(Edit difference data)
---

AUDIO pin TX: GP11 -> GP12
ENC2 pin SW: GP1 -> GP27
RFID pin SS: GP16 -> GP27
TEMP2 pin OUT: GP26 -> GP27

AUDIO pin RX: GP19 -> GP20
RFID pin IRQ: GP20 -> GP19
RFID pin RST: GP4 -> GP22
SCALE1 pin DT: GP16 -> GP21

---

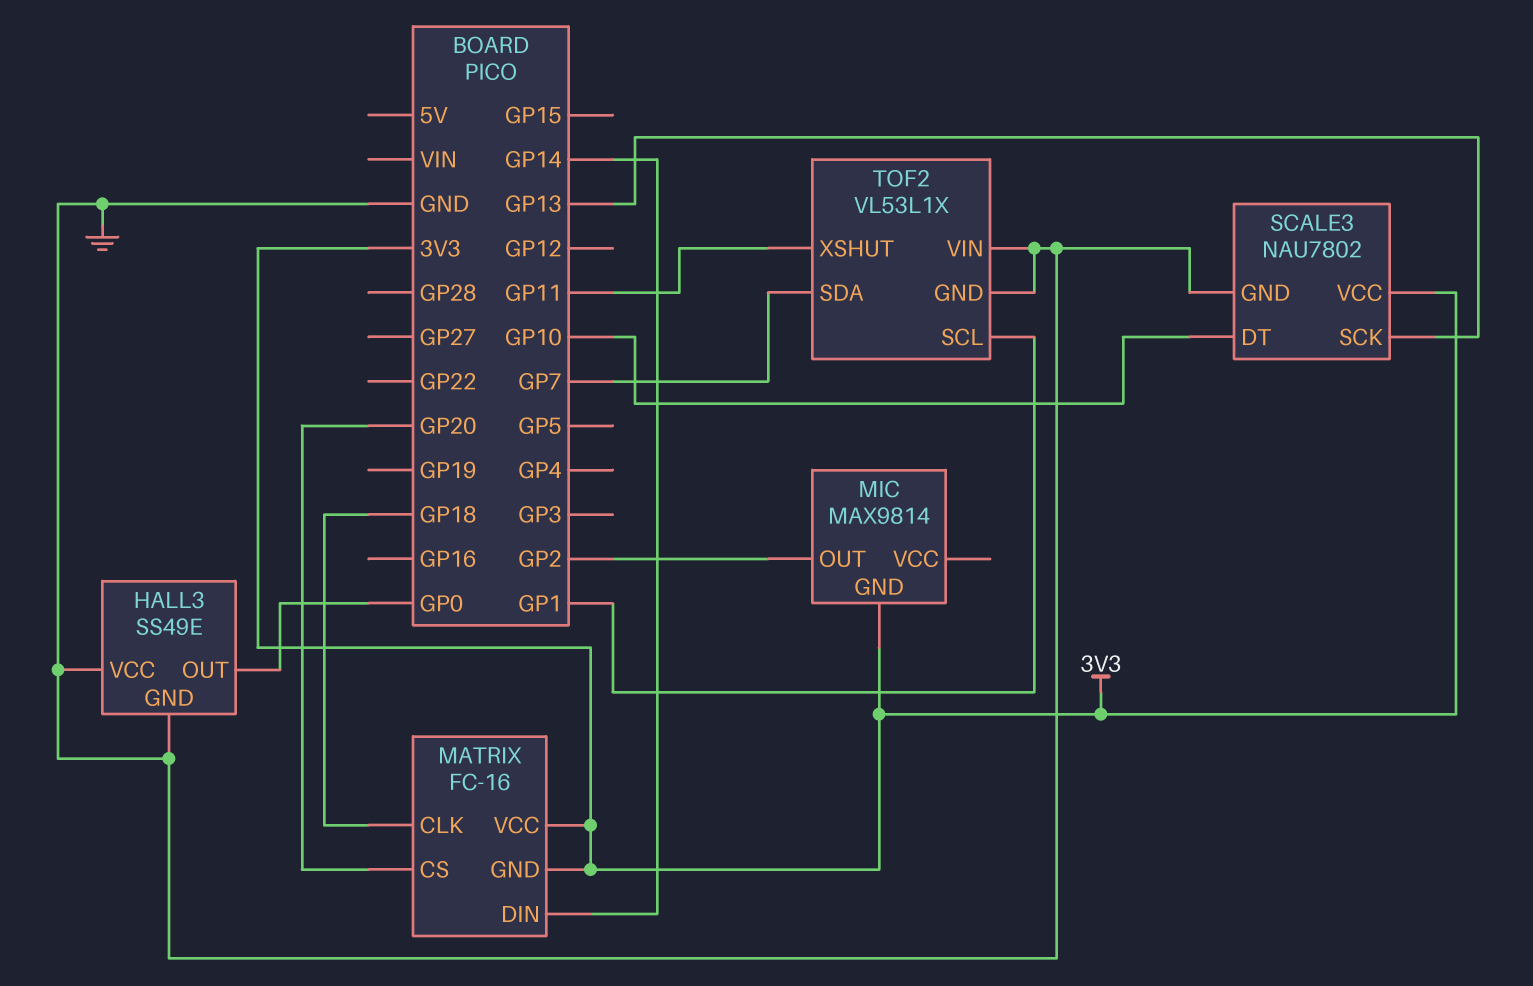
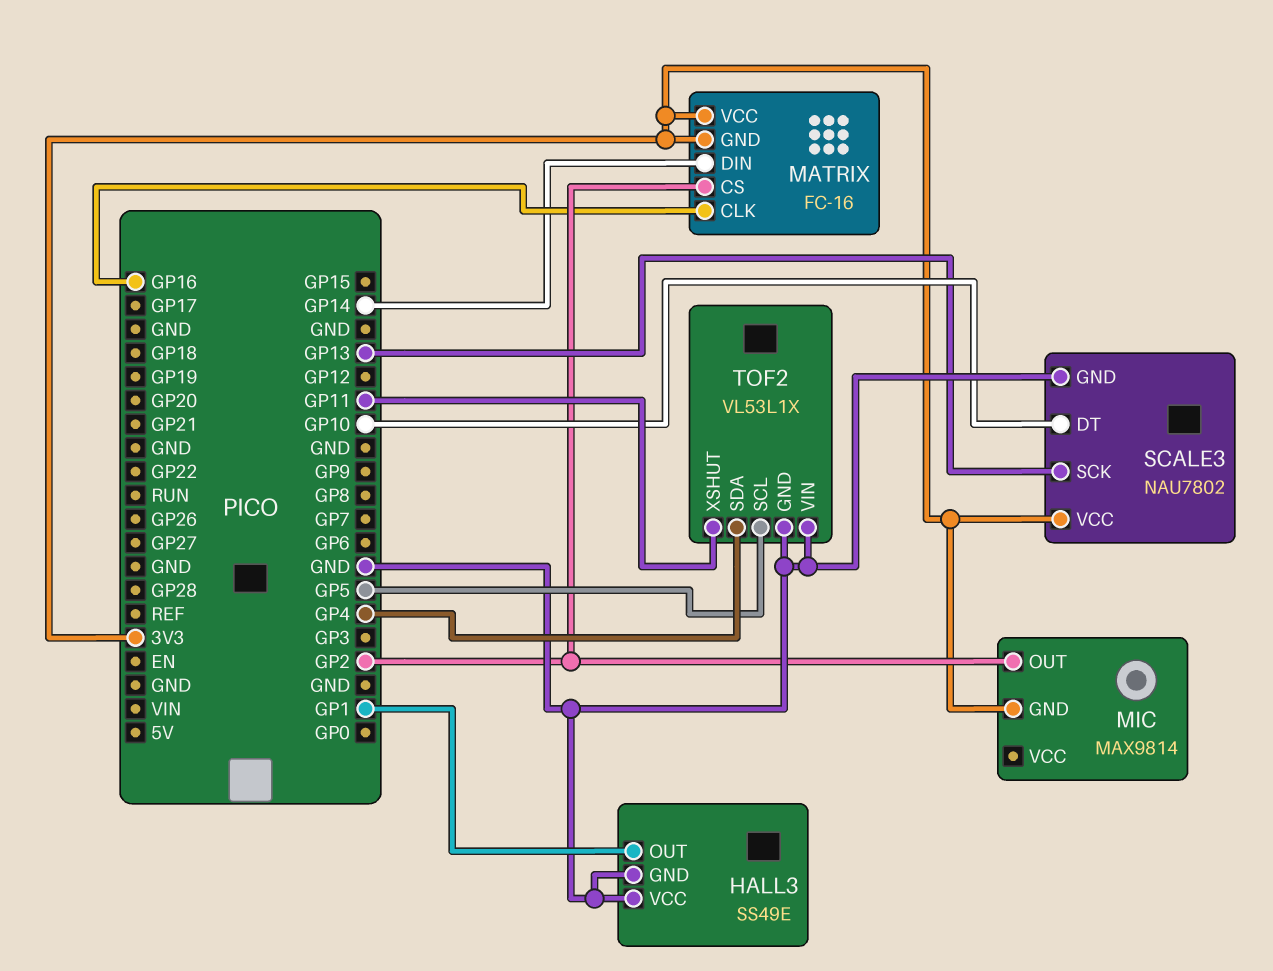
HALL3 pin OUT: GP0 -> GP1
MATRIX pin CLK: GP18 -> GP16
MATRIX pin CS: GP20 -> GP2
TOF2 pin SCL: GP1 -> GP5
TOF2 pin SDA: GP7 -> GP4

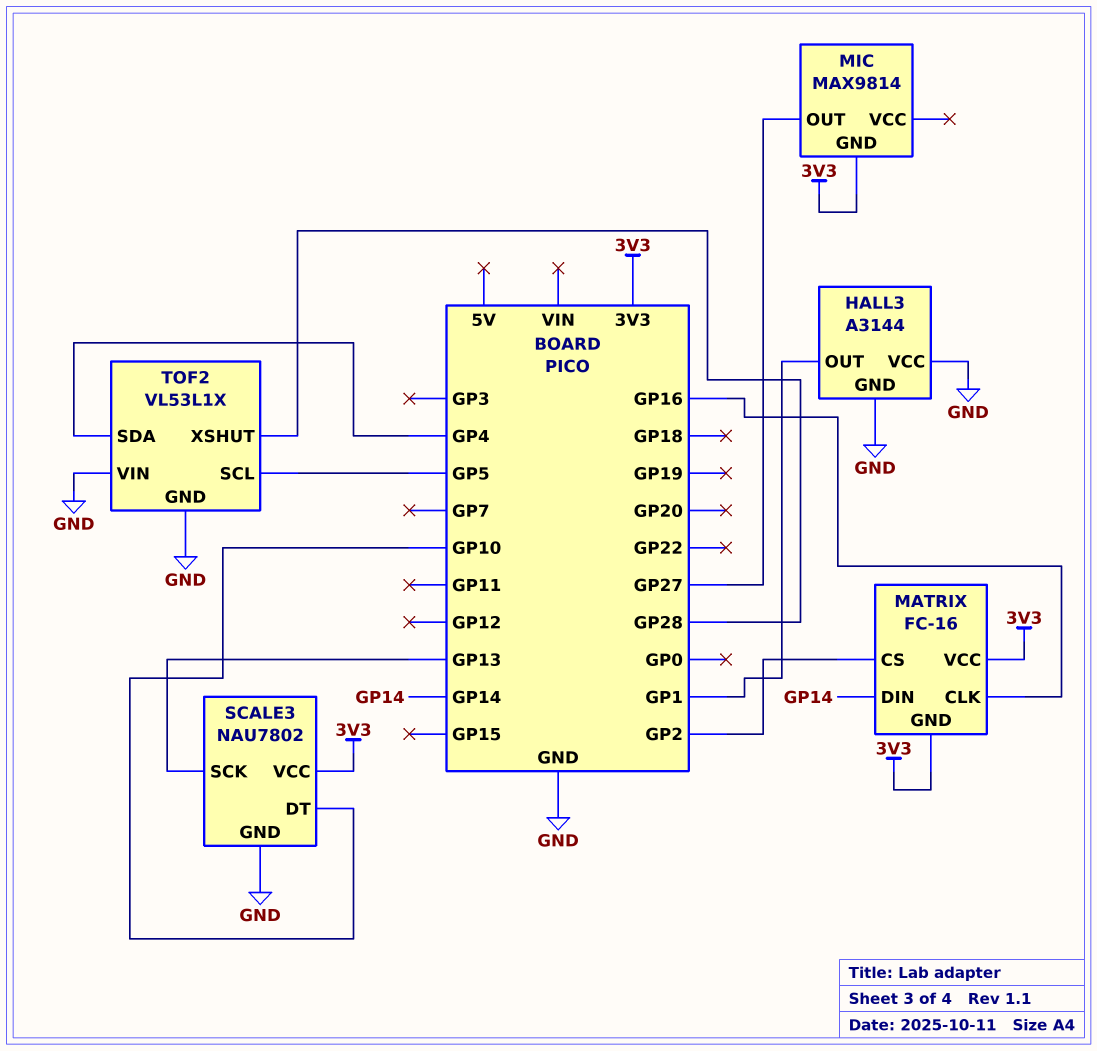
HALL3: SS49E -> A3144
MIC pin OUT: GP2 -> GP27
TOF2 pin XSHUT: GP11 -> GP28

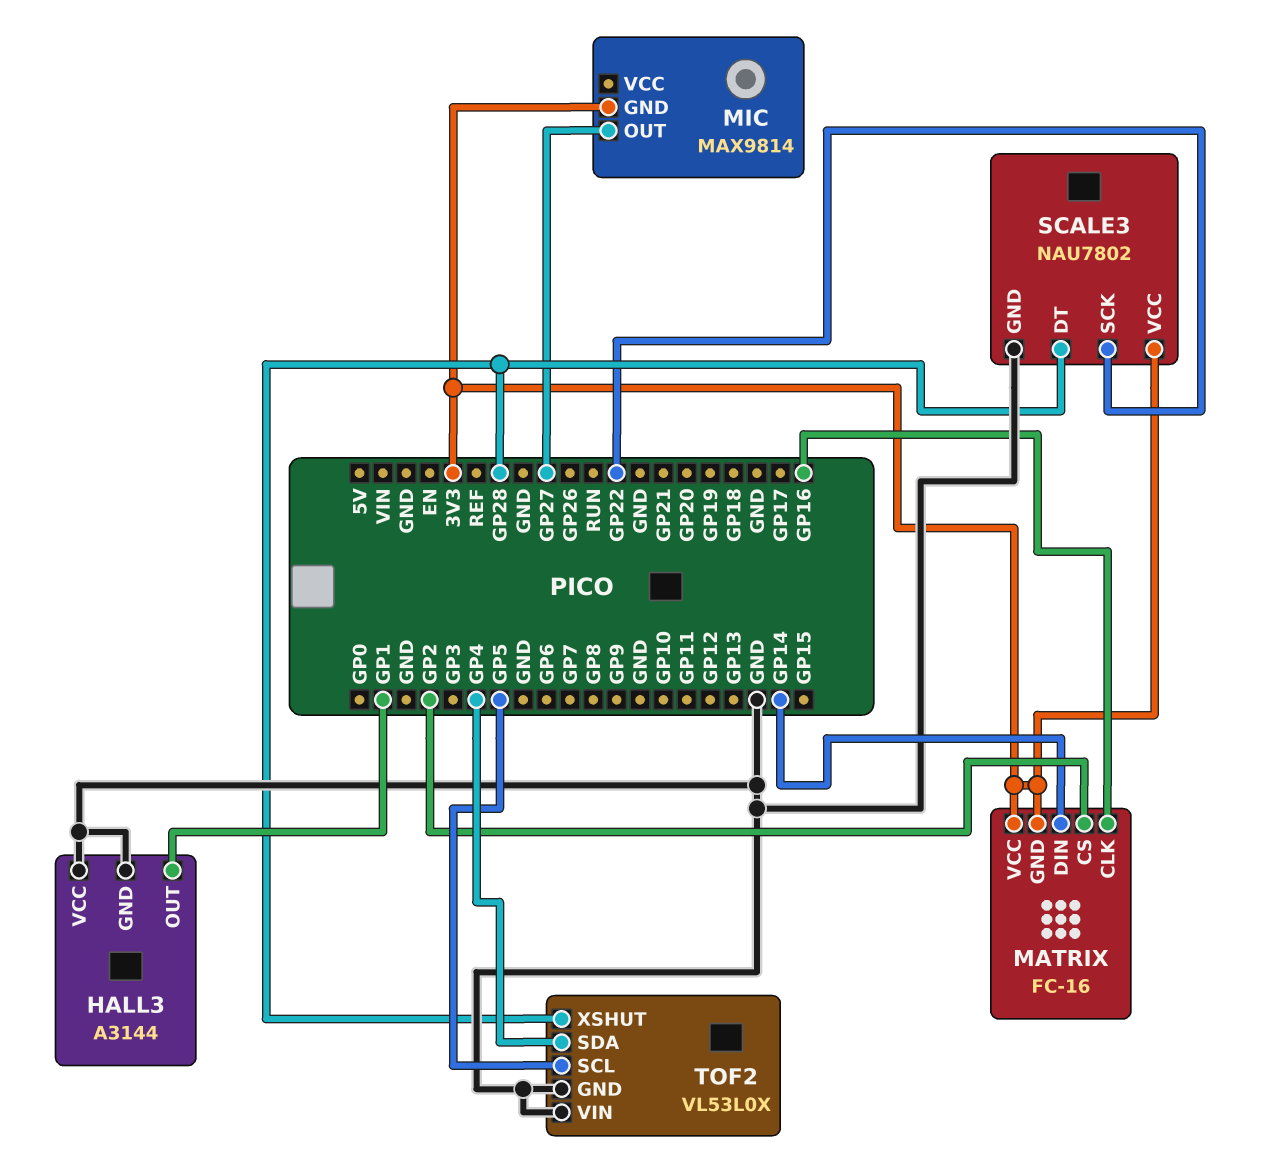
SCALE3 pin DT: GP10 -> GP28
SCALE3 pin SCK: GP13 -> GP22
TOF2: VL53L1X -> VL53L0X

---

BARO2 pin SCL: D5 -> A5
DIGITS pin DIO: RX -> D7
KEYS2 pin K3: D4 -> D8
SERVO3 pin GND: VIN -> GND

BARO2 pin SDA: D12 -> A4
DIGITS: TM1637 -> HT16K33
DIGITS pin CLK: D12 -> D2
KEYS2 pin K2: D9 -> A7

---

* Aim of the exercise:
Please copy out from the data above, without any picture, exactly the lines running from the one that holds "TOF2 pin SCL: GP1 -> GP5" through the one that holds "TOF2: VL53L1X -> VL53L0X", and nothing beyond them.

* Completed task:
TOF2 pin SCL: GP1 -> GP5
TOF2 pin SDA: GP7 -> GP4

HALL3: SS49E -> A3144
MIC pin OUT: GP2 -> GP27
TOF2 pin XSHUT: GP11 -> GP28

SCALE3 pin DT: GP10 -> GP28
SCALE3 pin SCK: GP13 -> GP22
TOF2: VL53L1X -> VL53L0X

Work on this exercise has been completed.